- **Try it**:
All of the data should be reproduced word for word, though its pictures must be omitted.

- **Material for this exercise**:
+--

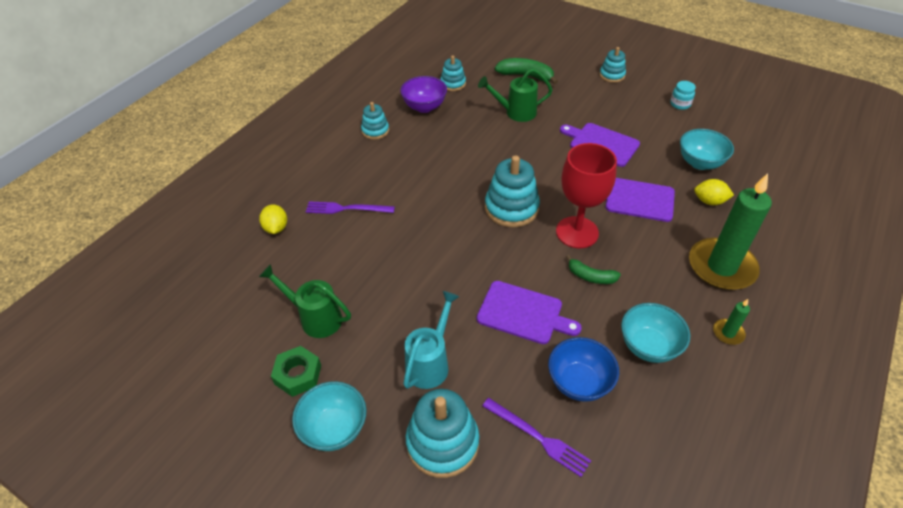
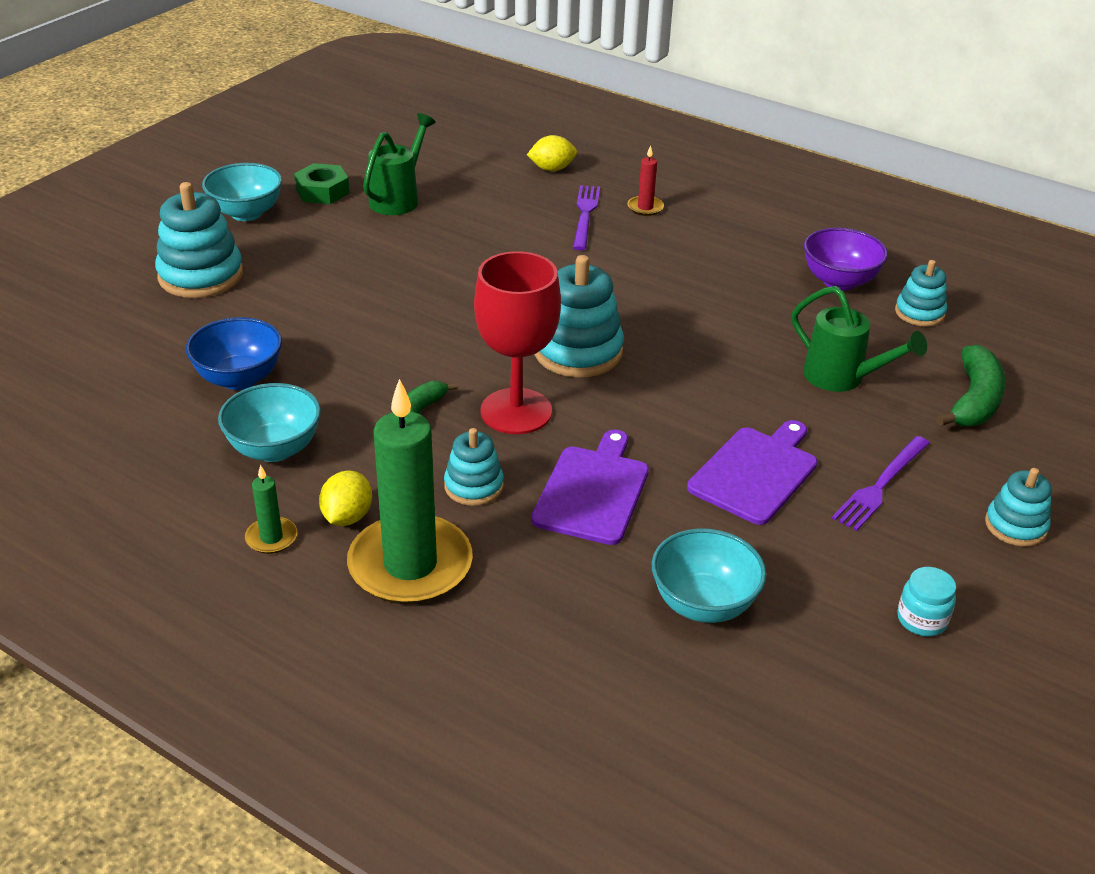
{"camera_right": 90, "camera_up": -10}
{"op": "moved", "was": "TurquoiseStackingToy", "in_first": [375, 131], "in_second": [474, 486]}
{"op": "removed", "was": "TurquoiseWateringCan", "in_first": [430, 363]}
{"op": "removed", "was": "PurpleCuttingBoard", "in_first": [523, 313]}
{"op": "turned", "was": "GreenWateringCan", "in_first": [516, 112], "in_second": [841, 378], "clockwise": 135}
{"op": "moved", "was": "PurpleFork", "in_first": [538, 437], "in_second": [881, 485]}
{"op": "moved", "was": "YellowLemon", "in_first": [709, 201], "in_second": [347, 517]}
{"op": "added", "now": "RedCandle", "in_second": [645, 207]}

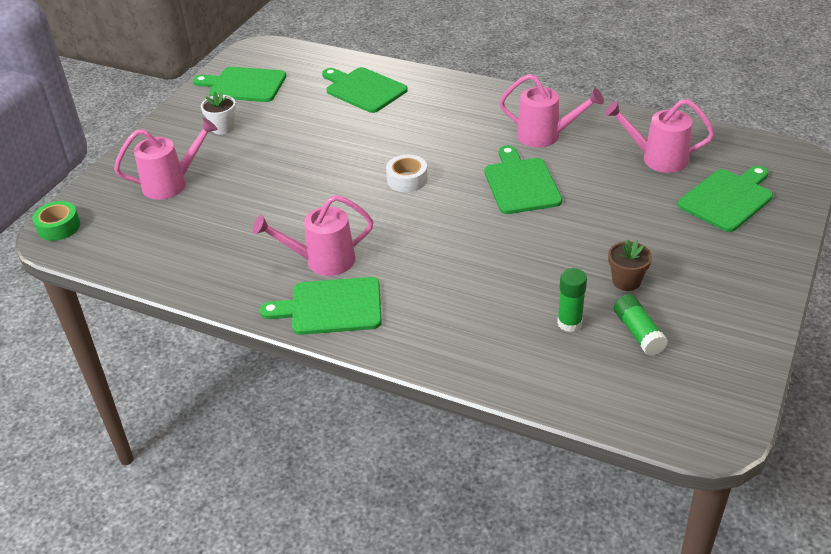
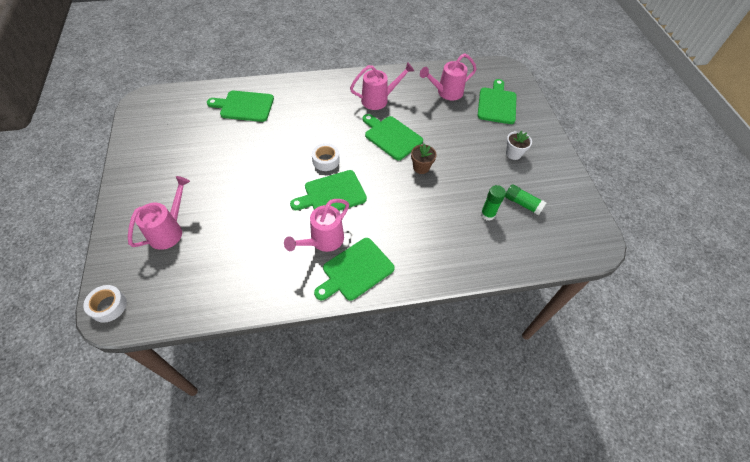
{"camera_right": -40, "camera_up": 15}
{"op": "recoloured", "was": "GreenTape", "now": "WhiteTape", "in_first": [58, 227], "in_second": [108, 306]}
{"op": "moved", "was": "GreenCuttingBoard", "in_first": [244, 85], "in_second": [332, 194]}
{"op": "moved", "was": "WhiteFlowerPot", "in_first": [223, 128], "in_second": [513, 154]}
{"op": "moved", "was": "BrownFlowerPot", "in_first": [626, 281], "in_second": [421, 167]}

+--

- **Solved exercise**:
{"camera_right": 90, "camera_up": -10}
{"op": "moved", "was": "TurquoiseStackingToy", "in_first": [375, 131], "in_second": [474, 486]}
{"op": "removed", "was": "TurquoiseWateringCan", "in_first": [430, 363]}
{"op": "removed", "was": "PurpleCuttingBoard", "in_first": [523, 313]}
{"op": "turned", "was": "GreenWateringCan", "in_first": [516, 112], "in_second": [841, 378], "clockwise": 135}
{"op": "moved", "was": "PurpleFork", "in_first": [538, 437], "in_second": [881, 485]}
{"op": "moved", "was": "YellowLemon", "in_first": [709, 201], "in_second": [347, 517]}
{"op": "added", "now": "RedCandle", "in_second": [645, 207]}

{"camera_right": -40, "camera_up": 15}
{"op": "recoloured", "was": "GreenTape", "now": "WhiteTape", "in_first": [58, 227], "in_second": [108, 306]}
{"op": "moved", "was": "GreenCuttingBoard", "in_first": [244, 85], "in_second": [332, 194]}
{"op": "moved", "was": "WhiteFlowerPot", "in_first": [223, 128], "in_second": [513, 154]}
{"op": "moved", "was": "BrownFlowerPot", "in_first": [626, 281], "in_second": [421, 167]}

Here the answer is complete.